About this exercise: In this exercise, every entry below is to be reproduced word for word.

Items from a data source
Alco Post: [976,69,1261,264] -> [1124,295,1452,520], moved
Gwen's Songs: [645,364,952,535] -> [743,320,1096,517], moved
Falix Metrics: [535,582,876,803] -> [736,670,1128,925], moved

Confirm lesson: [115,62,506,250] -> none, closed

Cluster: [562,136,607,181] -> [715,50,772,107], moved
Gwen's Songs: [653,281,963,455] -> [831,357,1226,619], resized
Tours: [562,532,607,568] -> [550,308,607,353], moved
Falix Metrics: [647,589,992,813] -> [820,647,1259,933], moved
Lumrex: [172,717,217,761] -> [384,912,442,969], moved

Answer space:
Alco Post: [976,69,1261,264] -> [1124,295,1452,520], moved
Gwen's Songs: [645,364,952,535] -> [743,320,1096,517], moved
Falix Metrics: [535,582,876,803] -> [736,670,1128,925], moved

Confirm lesson: [115,62,506,250] -> none, closed

Cluster: [562,136,607,181] -> [715,50,772,107], moved
Gwen's Songs: [653,281,963,455] -> [831,357,1226,619], resized
Tours: [562,532,607,568] -> [550,308,607,353], moved
Falix Metrics: [647,589,992,813] -> [820,647,1259,933], moved
Lumrex: [172,717,217,761] -> [384,912,442,969], moved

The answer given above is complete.